((
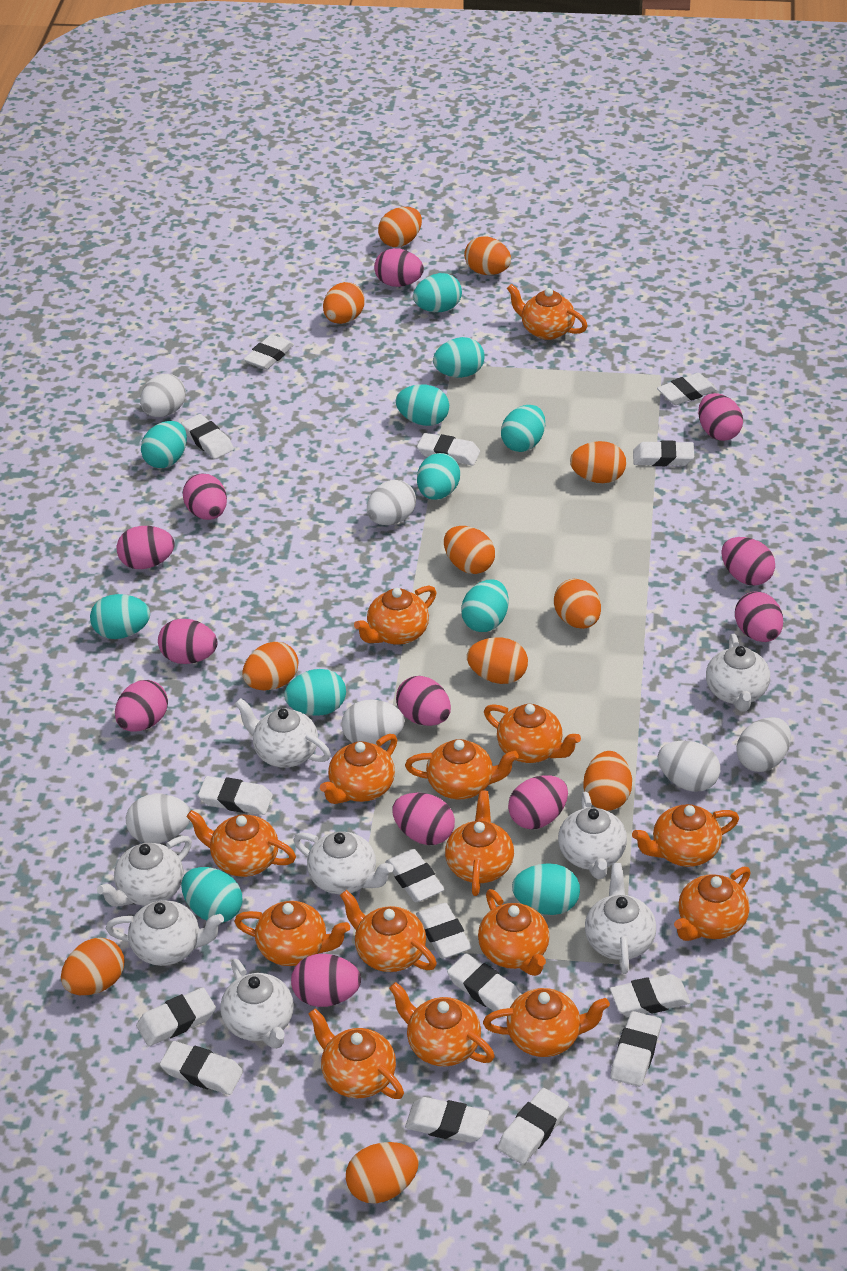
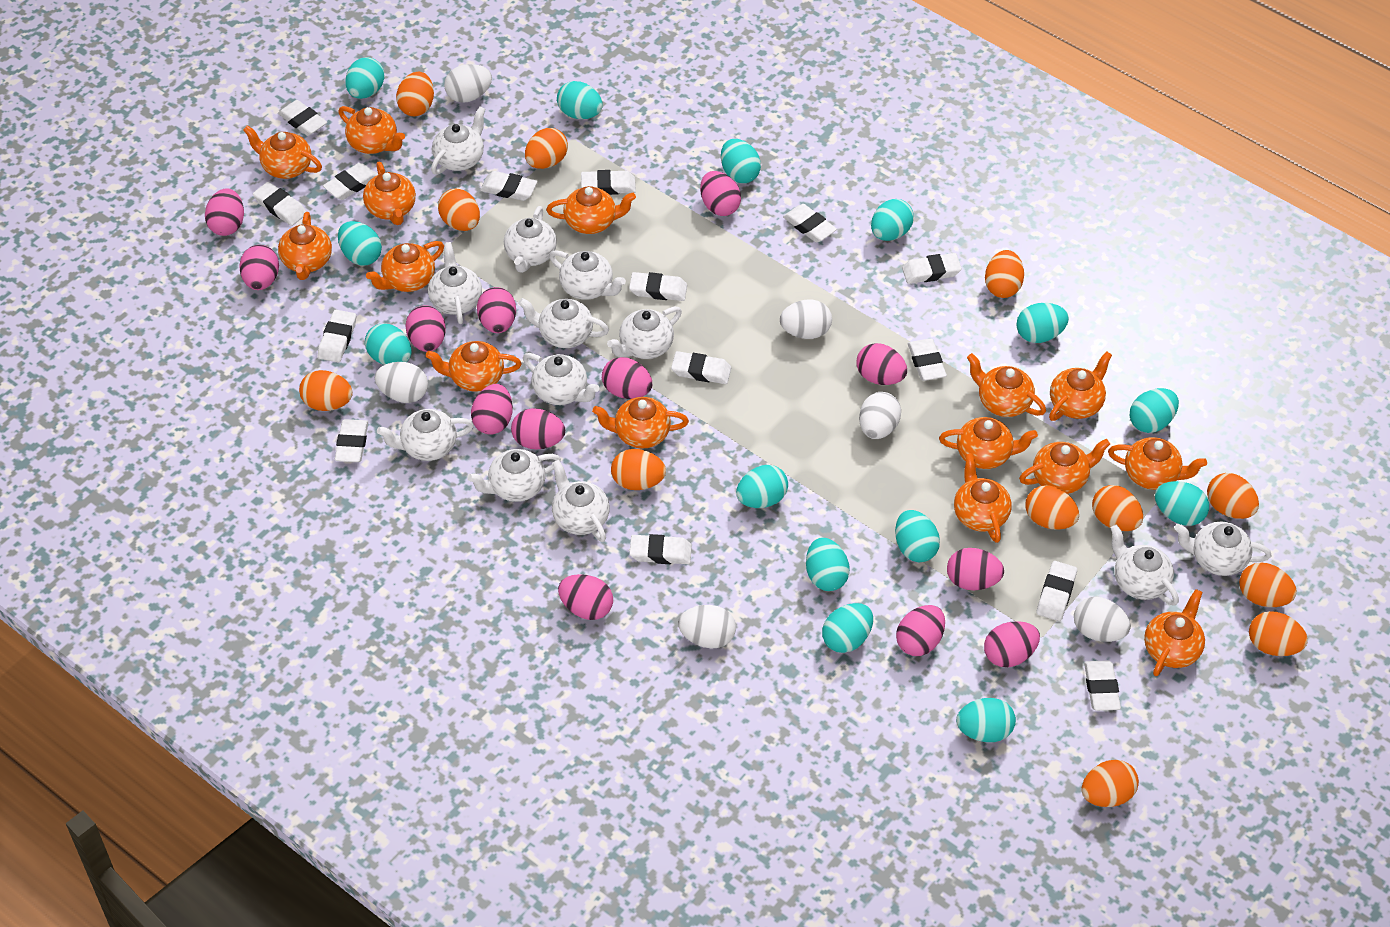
orange egg: 11 -> 12
pink egg: 12 -> 13
turquoise egg: 11 -> 14
white teapot: 8 -> 12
))
Exercise brief -
The output consists solely of the lines from the line that contains "pink egg: 12 -> 13" through the final line of the data.

Finished task -
pink egg: 12 -> 13
turquoise egg: 11 -> 14
white teapot: 8 -> 12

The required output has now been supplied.